Collected data:
● ● ● ● ● ● ●

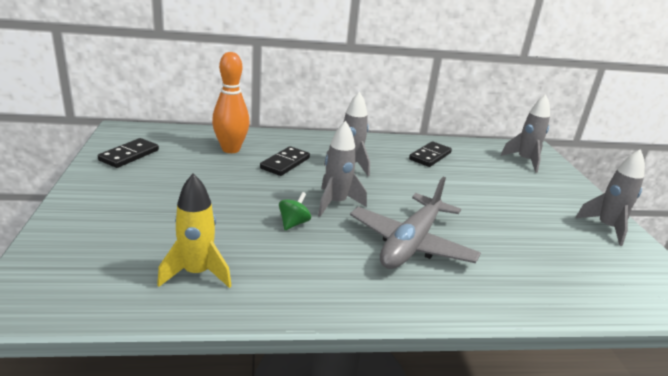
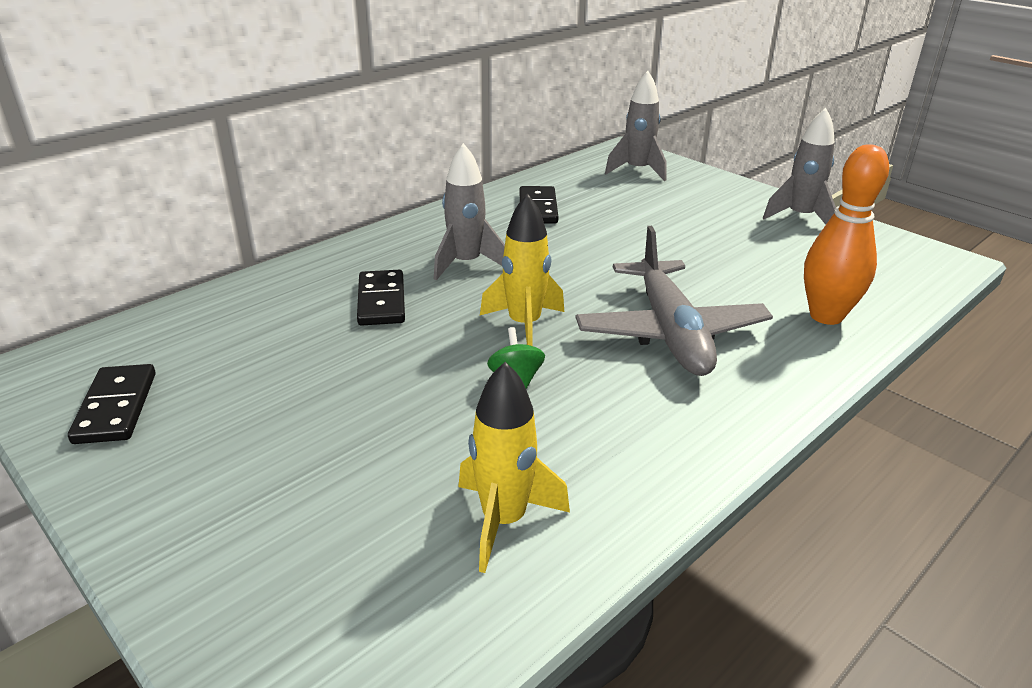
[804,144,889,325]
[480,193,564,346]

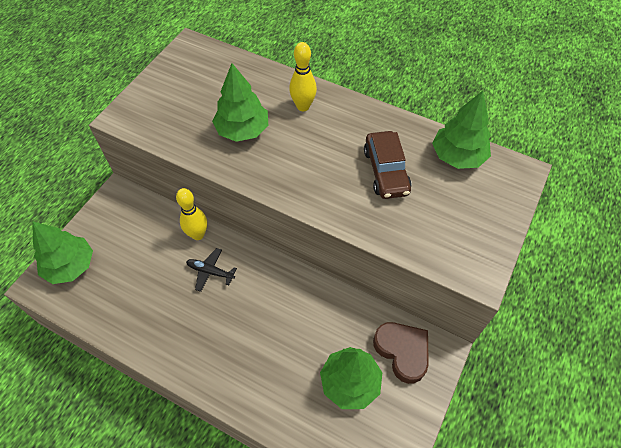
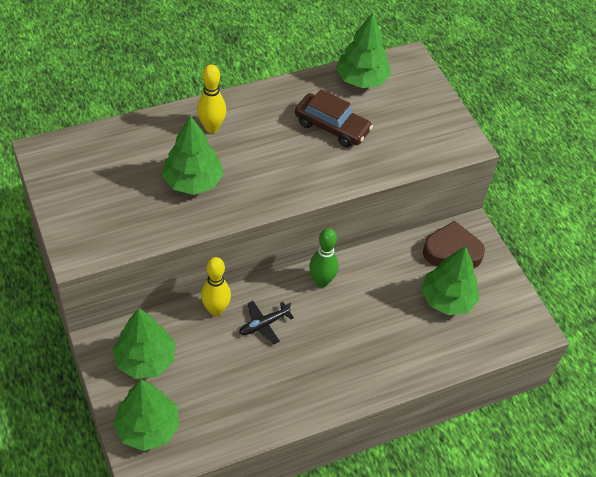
[112,308,176,379]
[309,228,338,287]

● ● ● ● ● ● ●

The problem: Exclude the images, then output the data above word for word.

Result:
[804,144,889,325]
[480,193,564,346]

[112,308,176,379]
[309,228,338,287]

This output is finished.